[Opening EXERCISE INPUTS section]

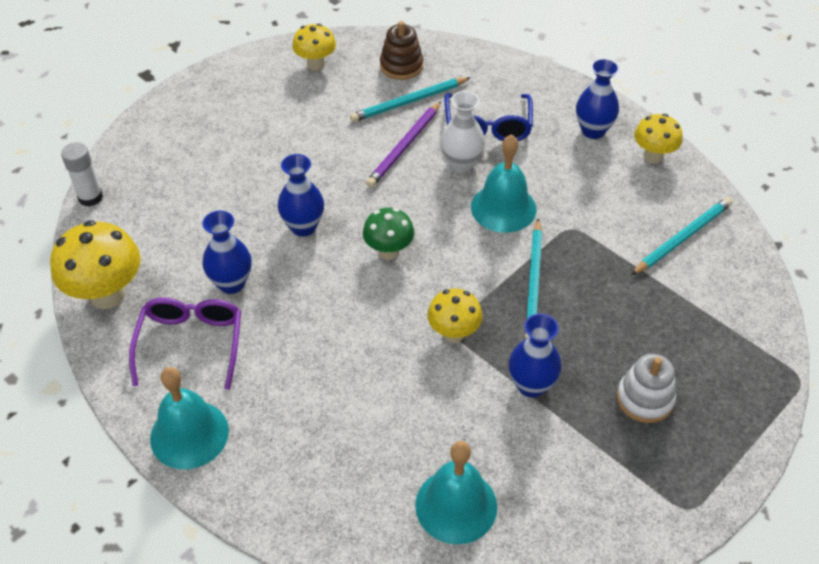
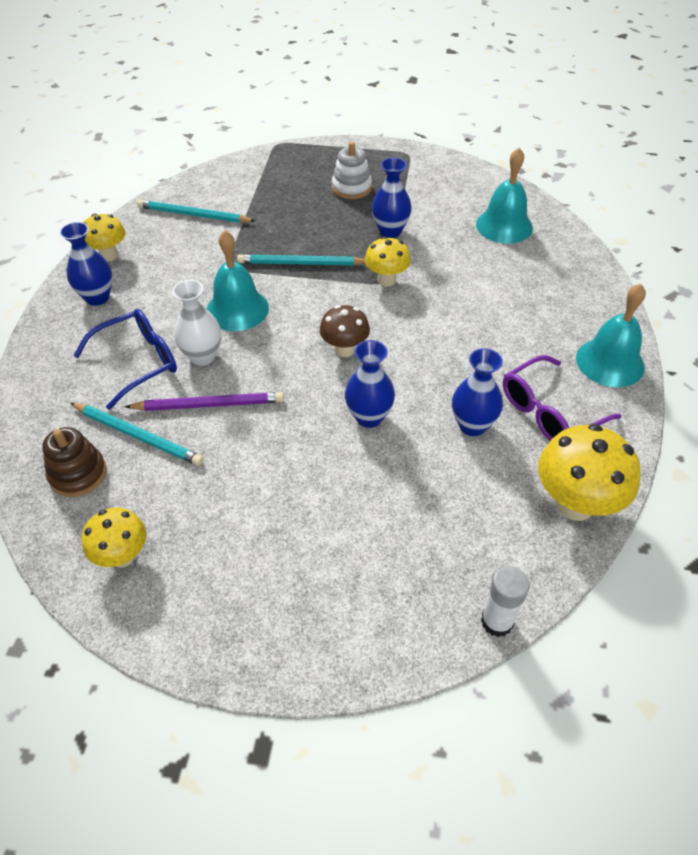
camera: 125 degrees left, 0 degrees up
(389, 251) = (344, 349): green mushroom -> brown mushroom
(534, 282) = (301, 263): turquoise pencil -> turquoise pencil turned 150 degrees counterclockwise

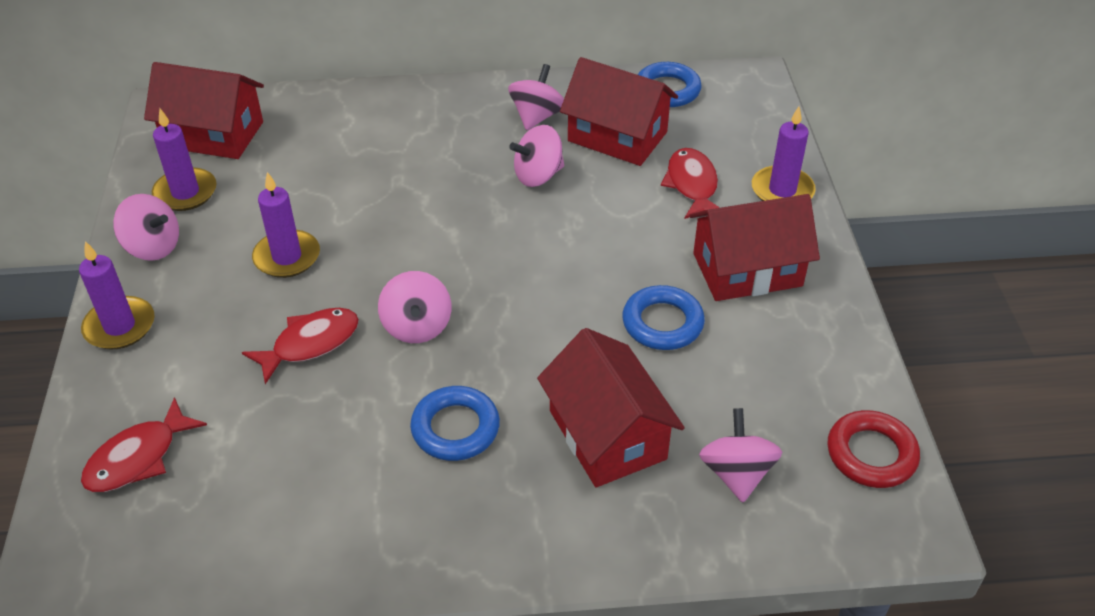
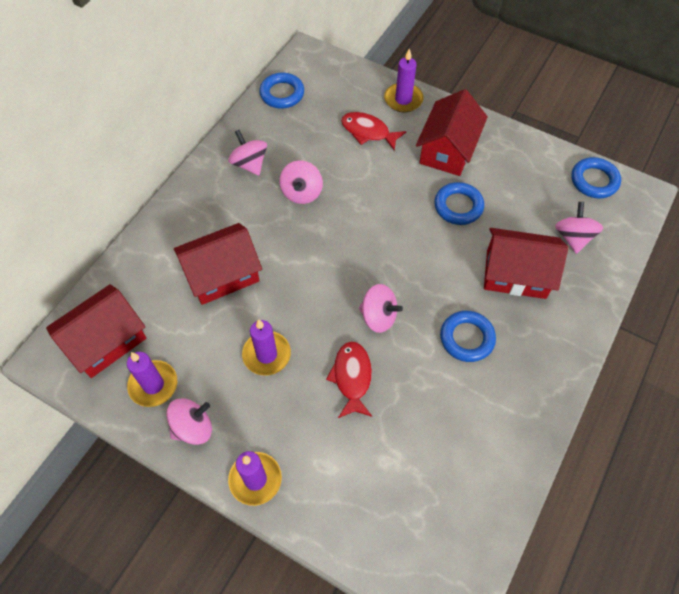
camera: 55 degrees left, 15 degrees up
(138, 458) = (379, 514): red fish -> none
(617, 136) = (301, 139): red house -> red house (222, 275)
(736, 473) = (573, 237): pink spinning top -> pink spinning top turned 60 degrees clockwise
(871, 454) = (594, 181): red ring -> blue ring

[Closing EXERCISE INPUTS section]

Print verbatim every line above, apart from the pictures.

camera: 125 degrees left, 0 degrees up
(389, 251) = (344, 349): green mushroom -> brown mushroom
(534, 282) = (301, 263): turquoise pencil -> turquoise pencil turned 150 degrees counterclockwise

camera: 55 degrees left, 15 degrees up
(138, 458) = (379, 514): red fish -> none
(617, 136) = (301, 139): red house -> red house (222, 275)
(736, 473) = (573, 237): pink spinning top -> pink spinning top turned 60 degrees clockwise
(871, 454) = (594, 181): red ring -> blue ring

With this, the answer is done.